▶ Exercise details
Would you please copy all of the data exactly, skipping the images?

▶ Data items
::::::::

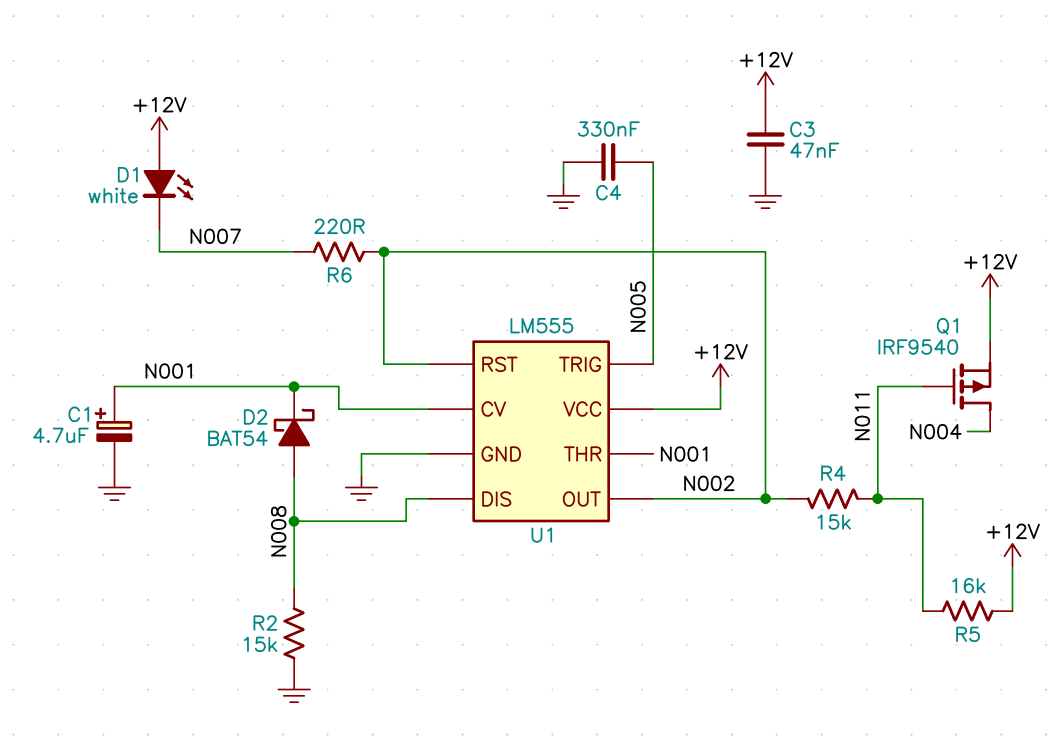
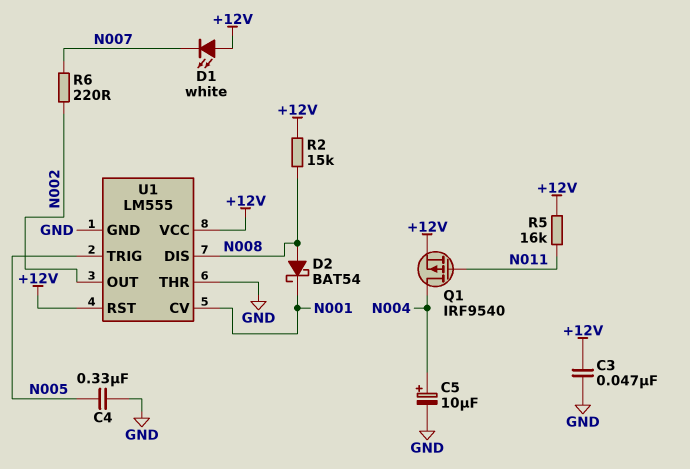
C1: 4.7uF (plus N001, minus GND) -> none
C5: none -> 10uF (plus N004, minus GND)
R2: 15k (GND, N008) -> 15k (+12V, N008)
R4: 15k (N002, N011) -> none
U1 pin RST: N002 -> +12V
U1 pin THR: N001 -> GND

::::::::

▶ Answer for this exercise
C1: 4.7uF (plus N001, minus GND) -> none
C5: none -> 10uF (plus N004, minus GND)
R2: 15k (GND, N008) -> 15k (+12V, N008)
R4: 15k (N002, N011) -> none
U1 pin RST: N002 -> +12V
U1 pin THR: N001 -> GND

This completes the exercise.